Required work:
Locate every line in the records below that contains the word "mushroom", and copy each one.

Extracted data:

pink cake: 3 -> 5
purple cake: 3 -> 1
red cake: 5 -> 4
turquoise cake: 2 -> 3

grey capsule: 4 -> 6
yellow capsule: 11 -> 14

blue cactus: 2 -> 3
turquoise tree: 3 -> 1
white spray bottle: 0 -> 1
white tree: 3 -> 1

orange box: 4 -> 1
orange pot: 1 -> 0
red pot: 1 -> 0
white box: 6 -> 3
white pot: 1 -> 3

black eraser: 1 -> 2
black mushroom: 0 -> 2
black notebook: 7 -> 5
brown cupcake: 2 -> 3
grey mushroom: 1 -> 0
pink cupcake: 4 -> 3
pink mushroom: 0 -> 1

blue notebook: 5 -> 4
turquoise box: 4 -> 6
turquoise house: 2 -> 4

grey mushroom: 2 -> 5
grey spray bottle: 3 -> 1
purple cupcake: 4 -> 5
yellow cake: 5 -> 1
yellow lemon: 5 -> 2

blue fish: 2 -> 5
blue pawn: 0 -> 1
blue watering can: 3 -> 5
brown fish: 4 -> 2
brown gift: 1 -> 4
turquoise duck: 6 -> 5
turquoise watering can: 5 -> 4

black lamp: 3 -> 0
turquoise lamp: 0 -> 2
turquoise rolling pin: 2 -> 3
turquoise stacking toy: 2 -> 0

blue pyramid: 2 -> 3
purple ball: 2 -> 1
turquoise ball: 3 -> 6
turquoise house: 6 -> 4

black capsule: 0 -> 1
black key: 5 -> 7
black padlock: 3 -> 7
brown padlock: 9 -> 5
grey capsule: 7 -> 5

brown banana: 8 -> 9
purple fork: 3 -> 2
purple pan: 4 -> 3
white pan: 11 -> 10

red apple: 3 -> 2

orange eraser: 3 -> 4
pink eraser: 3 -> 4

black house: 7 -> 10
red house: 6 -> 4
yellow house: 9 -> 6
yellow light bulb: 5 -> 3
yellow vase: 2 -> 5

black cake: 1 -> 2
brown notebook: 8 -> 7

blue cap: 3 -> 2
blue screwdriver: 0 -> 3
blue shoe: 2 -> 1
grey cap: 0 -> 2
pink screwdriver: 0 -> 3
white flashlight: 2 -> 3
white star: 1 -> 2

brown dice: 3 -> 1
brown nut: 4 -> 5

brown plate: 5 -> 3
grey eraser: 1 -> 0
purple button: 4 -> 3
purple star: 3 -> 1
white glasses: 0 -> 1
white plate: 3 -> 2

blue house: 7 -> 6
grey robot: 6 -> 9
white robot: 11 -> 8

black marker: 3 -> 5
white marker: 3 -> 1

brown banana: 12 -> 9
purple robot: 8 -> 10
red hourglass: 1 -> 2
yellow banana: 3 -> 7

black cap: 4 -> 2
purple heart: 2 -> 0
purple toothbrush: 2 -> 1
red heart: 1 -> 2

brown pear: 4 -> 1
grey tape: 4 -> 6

Answer space:
black mushroom: 0 -> 2
grey mushroom: 1 -> 0
pink mushroom: 0 -> 1
grey mushroom: 2 -> 5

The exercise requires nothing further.